* **ROWS**:
* START *

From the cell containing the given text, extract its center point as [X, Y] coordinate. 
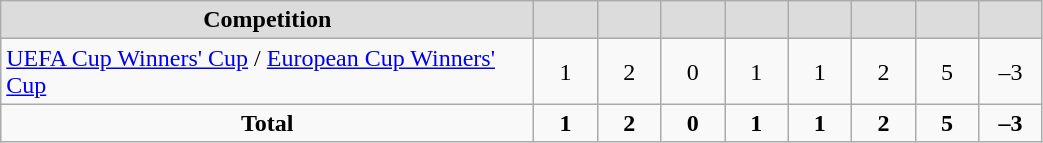
Total [268, 123]
Competition [268, 20]
UEFA Cup Winners' Cup / European Cup Winners' Cup [268, 72]
Find where the given text appears and provide that cell's center as [X, Y] coordinate. 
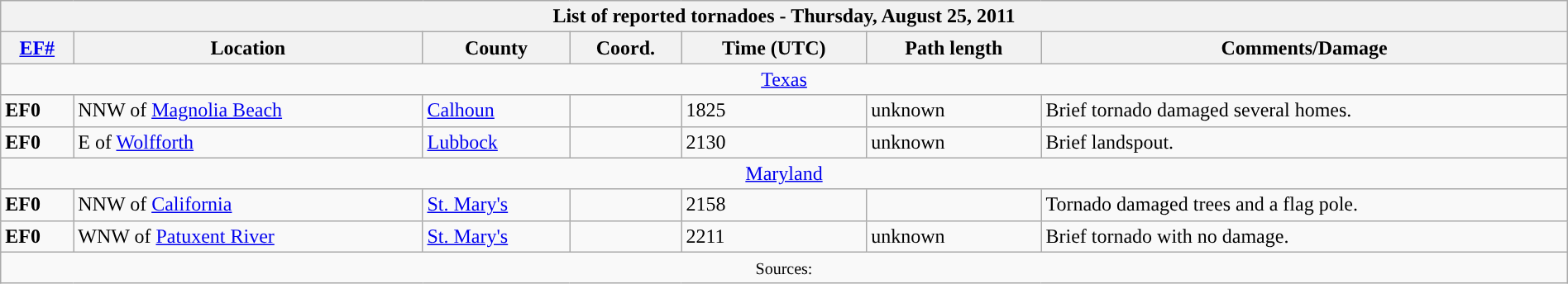
Comments/Damage [1304, 48]
NNW of California [248, 205]
Maryland [784, 174]
Path length [954, 48]
EF# [37, 48]
Brief landspout. [1304, 142]
Brief tornado with no damage. [1304, 237]
Texas [784, 79]
Location [248, 48]
WNW of Patuxent River [248, 237]
Brief tornado damaged several homes. [1304, 111]
Lubbock [496, 142]
2158 [774, 205]
Calhoun [496, 111]
1825 [774, 111]
List of reported tornadoes - Thursday, August 25, 2011 [784, 17]
Time (UTC) [774, 48]
2211 [774, 237]
County [496, 48]
2130 [774, 142]
NNW of Magnolia Beach [248, 111]
Tornado damaged trees and a flag pole. [1304, 205]
Coord. [625, 48]
E of Wolfforth [248, 142]
Sources: [784, 268]
Provide the [X, Y] coordinate of the cell's center where the given text is located.  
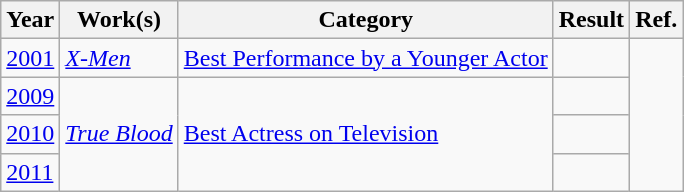
2009 [30, 96]
Category [366, 20]
Best Performance by a Younger Actor [366, 58]
Ref. [656, 20]
X-Men [119, 58]
Best Actress on Television [366, 134]
Year [30, 20]
Result [591, 20]
True Blood [119, 134]
2011 [30, 172]
2010 [30, 134]
2001 [30, 58]
Work(s) [119, 20]
Determine the [X, Y] coordinate at the center of the cell enclosing the given text.  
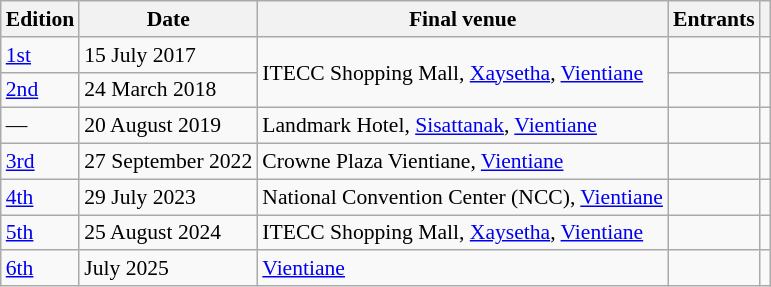
27 September 2022 [168, 162]
2nd [40, 90]
4th [40, 197]
Landmark Hotel, Sisattanak, Vientiane [462, 126]
Date [168, 19]
July 2025 [168, 269]
20 August 2019 [168, 126]
15 July 2017 [168, 55]
1st [40, 55]
Vientiane [462, 269]
— [40, 126]
24 March 2018 [168, 90]
6th [40, 269]
Entrants [714, 19]
Crowne Plaza Vientiane, Vientiane [462, 162]
Edition [40, 19]
3rd [40, 162]
25 August 2024 [168, 233]
Final venue [462, 19]
5th [40, 233]
National Convention Center (NCC), Vientiane [462, 197]
29 July 2023 [168, 197]
Extract the (x, y) coordinate from the center of the cell holding the provided text.  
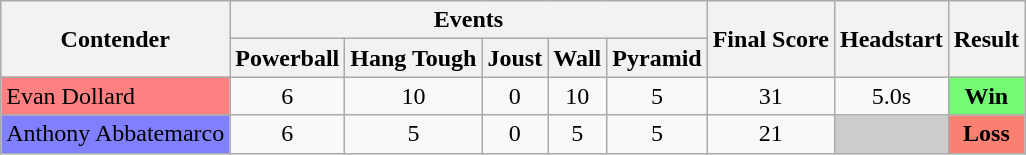
Hang Tough (414, 58)
Evan Dollard (116, 96)
Wall (578, 58)
31 (770, 96)
21 (770, 134)
Pyramid (657, 58)
Result (986, 39)
Final Score (770, 39)
Loss (986, 134)
Headstart (891, 39)
Win (986, 96)
Joust (515, 58)
Contender (116, 39)
Anthony Abbatemarco (116, 134)
5.0s (891, 96)
Events (468, 20)
Powerball (288, 58)
Capture the cell that displays the provided text and extract its [x, y] central coordinate. 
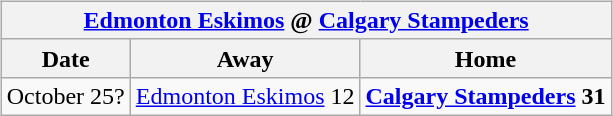
Away [245, 58]
Date [66, 58]
Edmonton Eskimos @ Calgary Stampeders [306, 20]
Calgary Stampeders 31 [486, 96]
Edmonton Eskimos 12 [245, 96]
Home [486, 58]
October 25? [66, 96]
Extract the [X, Y] coordinate from the center of the cell holding the provided text.  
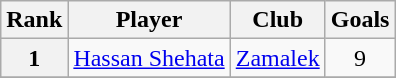
1 [34, 58]
9 [360, 58]
Goals [360, 20]
Rank [34, 20]
Hassan Shehata [149, 58]
Club [278, 20]
Player [149, 20]
Zamalek [278, 58]
Determine the (x, y) coordinate at the center of the cell enclosing the given text.  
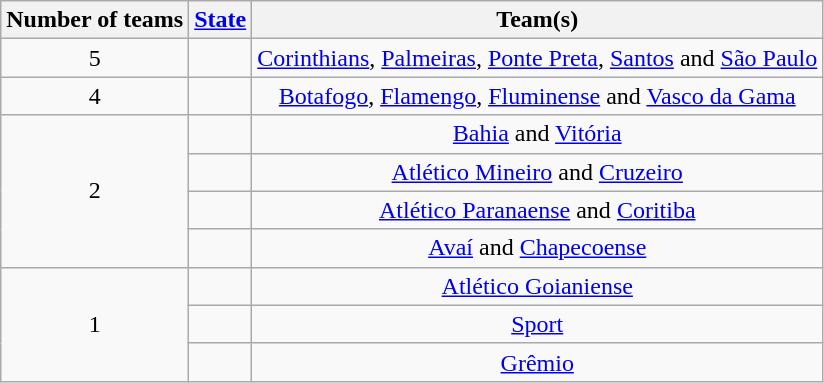
Sport (538, 324)
Corinthians, Palmeiras, Ponte Preta, Santos and São Paulo (538, 58)
Number of teams (95, 20)
2 (95, 191)
1 (95, 324)
Atlético Goianiense (538, 286)
Grêmio (538, 362)
Atlético Paranaense and Coritiba (538, 210)
4 (95, 96)
5 (95, 58)
Botafogo, Flamengo, Fluminense and Vasco da Gama (538, 96)
Team(s) (538, 20)
Avaí and Chapecoense (538, 248)
Atlético Mineiro and Cruzeiro (538, 172)
State (220, 20)
Bahia and Vitória (538, 134)
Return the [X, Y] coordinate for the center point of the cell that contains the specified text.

* END *

* **PROBLEM TO SOLVE**: Copy out the lines starting at the one that contains "Total [268, 123]" and ending at the one that contains "Find where the", matching them character for character.

* **EXERCISE RESPONSE**:
Total [268, 123]
Competition [268, 20]
UEFA Cup Winners' Cup / European Cup Winners' Cup [268, 72]
Find where the given text appears and provide that cell's center as [X, Y] coordinate. 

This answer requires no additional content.